* EXERCISE DETAILS *
Leave out the images and set down the records below exactly.
====== DATA SECTION
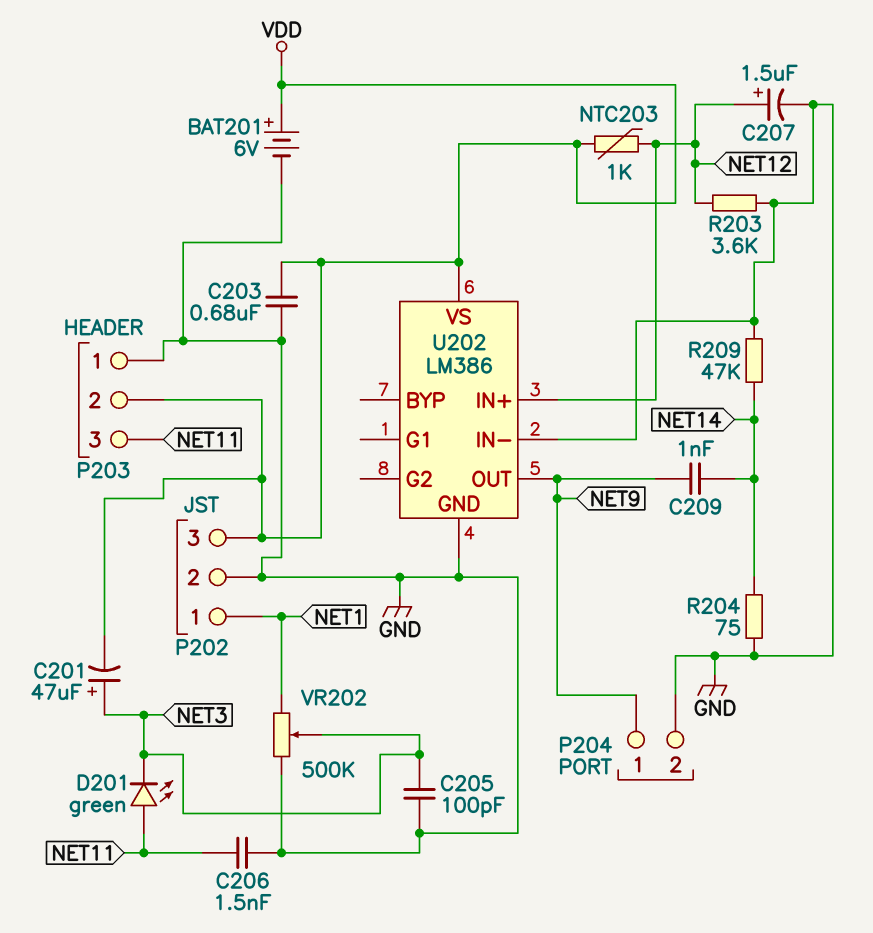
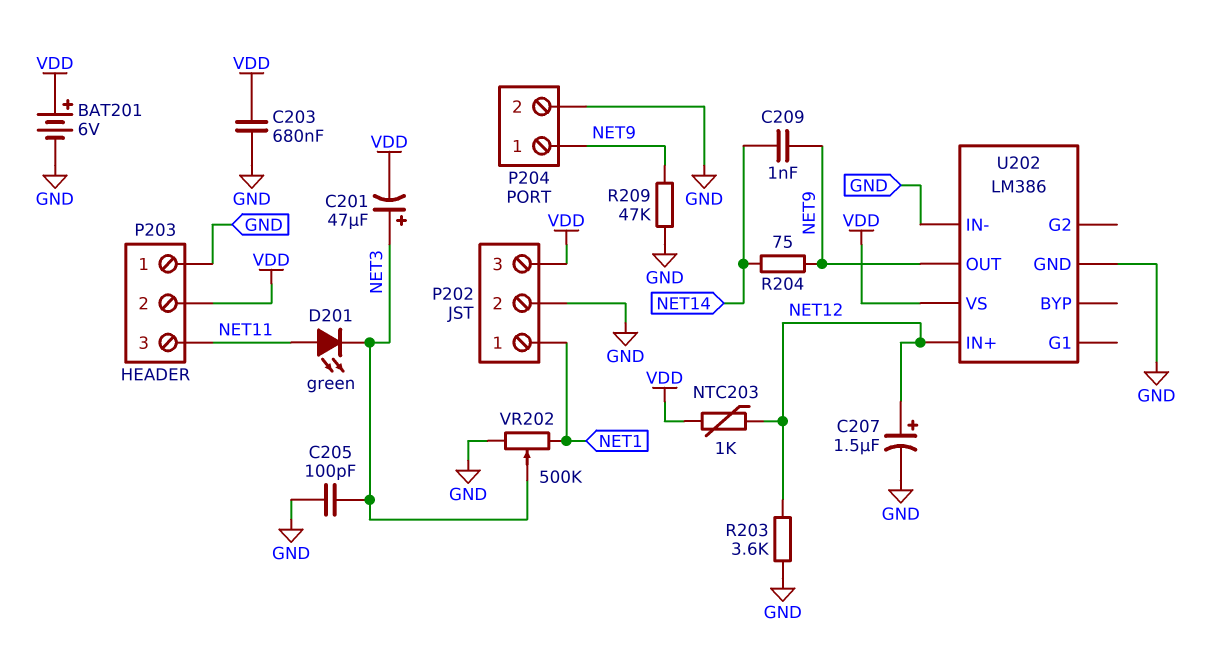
C206: 1.5nF (GND, NET11) -> none
R204: 75 (GND, NET14) -> 75 (NET9, NET14)
R209: 47k (GND, NET14) -> 47k (GND, NET9)

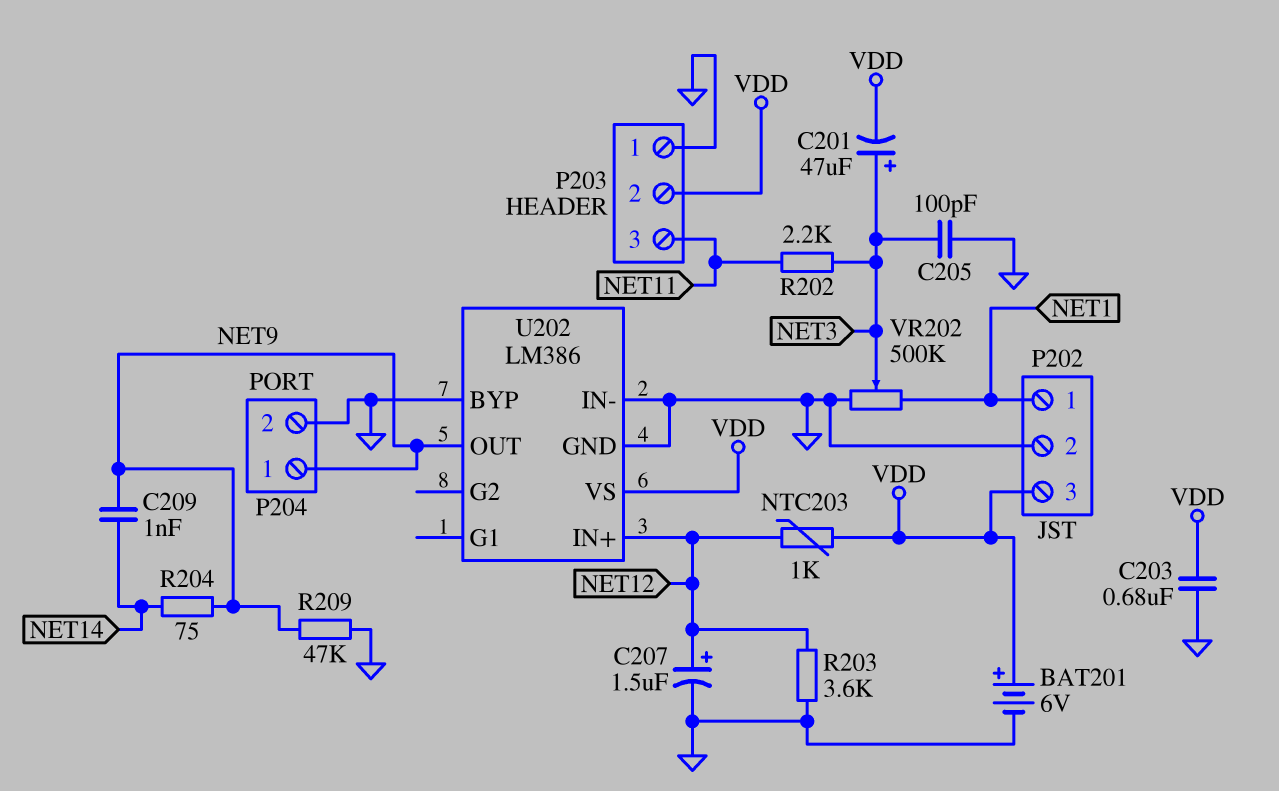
D201: LED green (A NET11, K NET3) -> none
R202: none -> 2.2k (NET3, NET11)
U202 pin BYP: none -> GND

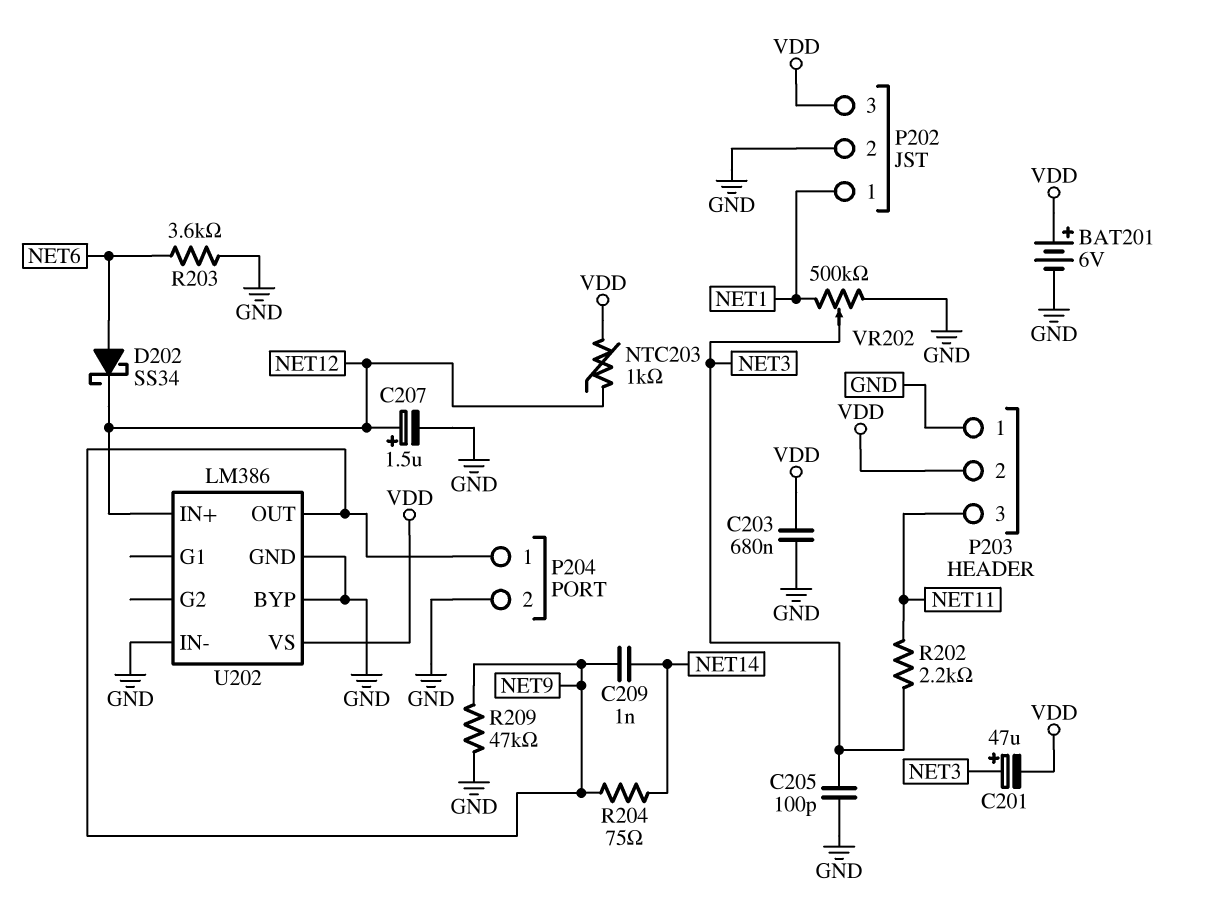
D202: none -> schottky SS34 (A NET6, K NET12)
R203: 3.6k (GND, NET12) -> 3.6k (GND, NET6)

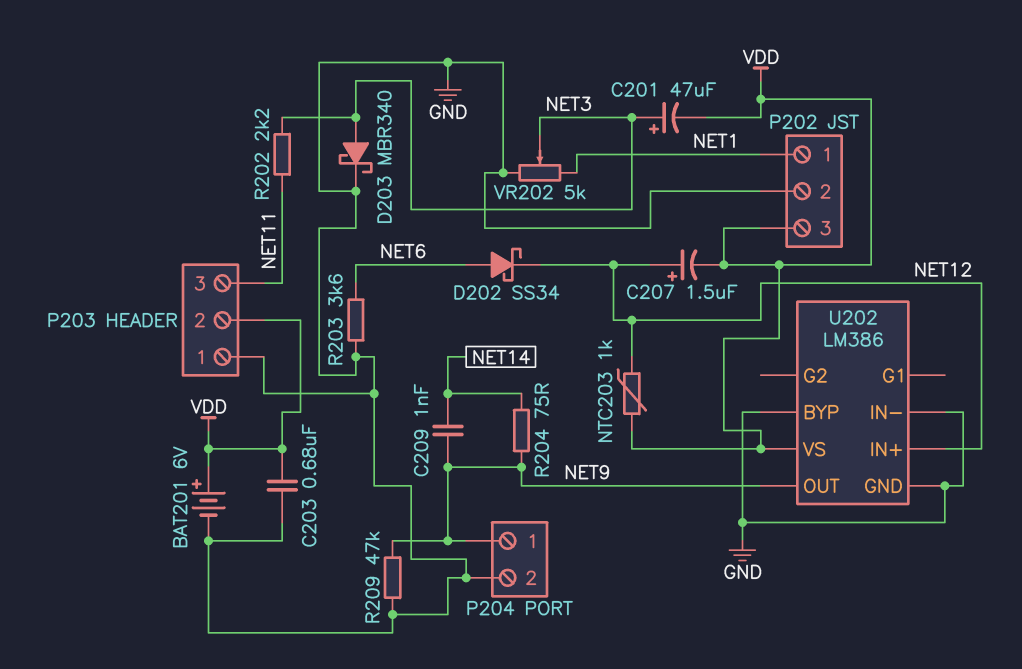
C205: 100pF (GND, NET3) -> none
C207: 1.5uF (plus NET12, minus GND) -> 1.5uF (plus NET12, minus VDD)
D203: none -> schottky MBR340 (A NET3, K GND)
VR202: 500k (GND, NET1, wiper NET3) -> 5k (GND, NET1, wiper NET3)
============
* OUTPUT BELOW *
C206: 1.5nF (GND, NET11) -> none
R204: 75 (GND, NET14) -> 75 (NET9, NET14)
R209: 47k (GND, NET14) -> 47k (GND, NET9)

D201: LED green (A NET11, K NET3) -> none
R202: none -> 2.2k (NET3, NET11)
U202 pin BYP: none -> GND

D202: none -> schottky SS34 (A NET6, K NET12)
R203: 3.6k (GND, NET12) -> 3.6k (GND, NET6)

C205: 100pF (GND, NET3) -> none
C207: 1.5uF (plus NET12, minus GND) -> 1.5uF (plus NET12, minus VDD)
D203: none -> schottky MBR340 (A NET3, K GND)
VR202: 500k (GND, NET1, wiper NET3) -> 5k (GND, NET1, wiper NET3)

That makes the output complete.